| PROMPT |
Each line of the data below that holds the word "button" is to be reported in full.

| EXCERPTED DATA |
────
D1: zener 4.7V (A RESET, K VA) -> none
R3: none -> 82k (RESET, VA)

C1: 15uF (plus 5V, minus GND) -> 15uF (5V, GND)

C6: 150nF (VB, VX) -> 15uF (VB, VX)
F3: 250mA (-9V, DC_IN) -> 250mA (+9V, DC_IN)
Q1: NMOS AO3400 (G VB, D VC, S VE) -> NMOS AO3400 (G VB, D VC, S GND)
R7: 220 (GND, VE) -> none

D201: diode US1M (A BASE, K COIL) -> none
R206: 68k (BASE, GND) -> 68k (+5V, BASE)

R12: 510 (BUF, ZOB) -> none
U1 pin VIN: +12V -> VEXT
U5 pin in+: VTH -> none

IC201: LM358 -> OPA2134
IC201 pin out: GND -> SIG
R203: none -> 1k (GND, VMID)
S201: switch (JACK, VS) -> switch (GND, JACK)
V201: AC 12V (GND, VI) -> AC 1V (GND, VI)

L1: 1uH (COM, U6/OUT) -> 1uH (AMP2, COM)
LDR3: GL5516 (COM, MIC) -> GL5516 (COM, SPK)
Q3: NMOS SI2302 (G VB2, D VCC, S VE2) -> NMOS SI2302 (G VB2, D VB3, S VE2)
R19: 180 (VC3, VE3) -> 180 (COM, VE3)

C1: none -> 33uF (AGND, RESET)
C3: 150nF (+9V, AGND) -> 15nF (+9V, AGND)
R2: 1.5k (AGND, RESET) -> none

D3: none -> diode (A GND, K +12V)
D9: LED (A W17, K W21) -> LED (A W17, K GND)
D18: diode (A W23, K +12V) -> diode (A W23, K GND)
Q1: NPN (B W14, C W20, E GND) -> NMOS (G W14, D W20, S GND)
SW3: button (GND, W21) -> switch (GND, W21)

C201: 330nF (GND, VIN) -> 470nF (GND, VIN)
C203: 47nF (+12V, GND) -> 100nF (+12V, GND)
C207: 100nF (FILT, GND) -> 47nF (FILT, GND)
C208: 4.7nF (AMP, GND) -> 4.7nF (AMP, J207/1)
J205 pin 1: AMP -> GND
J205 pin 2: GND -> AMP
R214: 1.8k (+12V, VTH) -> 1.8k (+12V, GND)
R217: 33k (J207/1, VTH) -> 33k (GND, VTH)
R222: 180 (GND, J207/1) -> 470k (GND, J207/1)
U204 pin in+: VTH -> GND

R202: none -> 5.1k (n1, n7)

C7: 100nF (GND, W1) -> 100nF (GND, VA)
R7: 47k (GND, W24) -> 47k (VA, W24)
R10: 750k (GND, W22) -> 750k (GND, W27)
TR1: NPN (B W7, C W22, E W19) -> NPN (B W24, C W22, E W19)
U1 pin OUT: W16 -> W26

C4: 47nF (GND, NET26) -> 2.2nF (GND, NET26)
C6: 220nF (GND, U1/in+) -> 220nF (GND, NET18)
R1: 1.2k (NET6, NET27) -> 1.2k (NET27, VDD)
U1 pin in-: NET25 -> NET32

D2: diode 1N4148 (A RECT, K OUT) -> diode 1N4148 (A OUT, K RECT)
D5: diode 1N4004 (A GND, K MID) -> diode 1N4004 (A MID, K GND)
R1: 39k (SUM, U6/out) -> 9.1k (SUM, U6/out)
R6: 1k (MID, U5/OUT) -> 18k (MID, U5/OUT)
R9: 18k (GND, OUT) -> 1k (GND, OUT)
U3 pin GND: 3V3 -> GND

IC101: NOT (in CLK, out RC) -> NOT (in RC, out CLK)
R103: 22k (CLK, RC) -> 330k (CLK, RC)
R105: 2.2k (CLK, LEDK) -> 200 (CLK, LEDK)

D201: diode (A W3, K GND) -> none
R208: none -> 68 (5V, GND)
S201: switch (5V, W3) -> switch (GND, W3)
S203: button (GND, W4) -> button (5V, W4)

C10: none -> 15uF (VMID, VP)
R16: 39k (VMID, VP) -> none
────
| ANSWER SECTION |
SW3: button (GND, W21) -> switch (GND, W21)
S203: button (GND, W4) -> button (5V, W4)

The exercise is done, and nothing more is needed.